Aim of the task » Every line of the entries below from the one containing "(290, 553) = (743, 198): none" to the one containing "(329, 368) = (524, 136): blue", both ends included, must be written out exactly. No other line belongs in the answer.

*** Opening of The records ***

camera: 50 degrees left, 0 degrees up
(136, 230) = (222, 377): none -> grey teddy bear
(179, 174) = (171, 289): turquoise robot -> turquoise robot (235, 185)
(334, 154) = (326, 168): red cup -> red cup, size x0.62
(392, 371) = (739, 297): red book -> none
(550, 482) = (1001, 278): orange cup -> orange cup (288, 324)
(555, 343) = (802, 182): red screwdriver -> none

*** Close of The records ***
*** Opening of The records ***

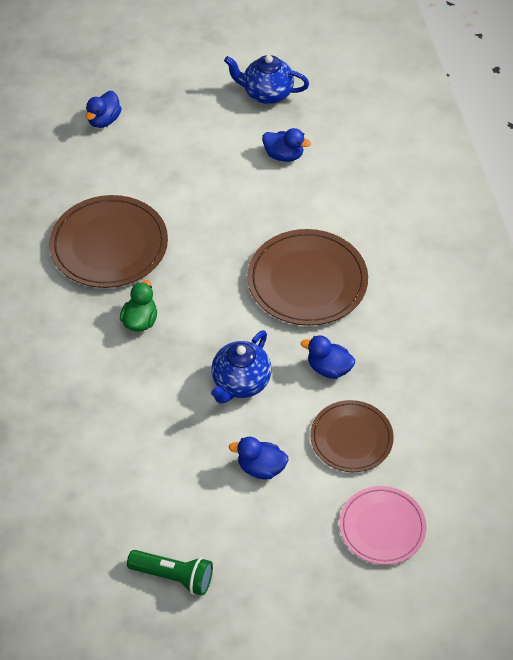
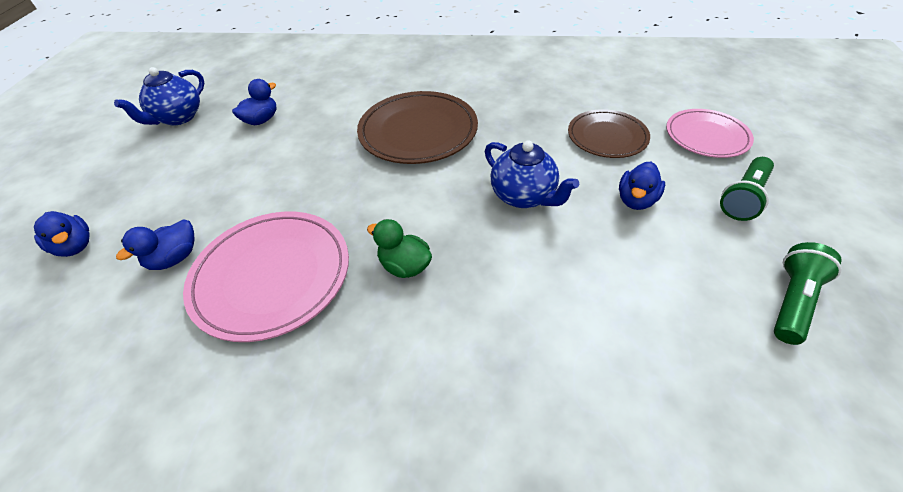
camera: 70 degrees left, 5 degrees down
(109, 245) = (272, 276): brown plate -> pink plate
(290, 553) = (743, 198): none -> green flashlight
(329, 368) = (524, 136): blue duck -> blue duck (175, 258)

*** Close of The records ***

Exercise answer »
(290, 553) = (743, 198): none -> green flashlight
(329, 368) = (524, 136): blue duck -> blue duck (175, 258)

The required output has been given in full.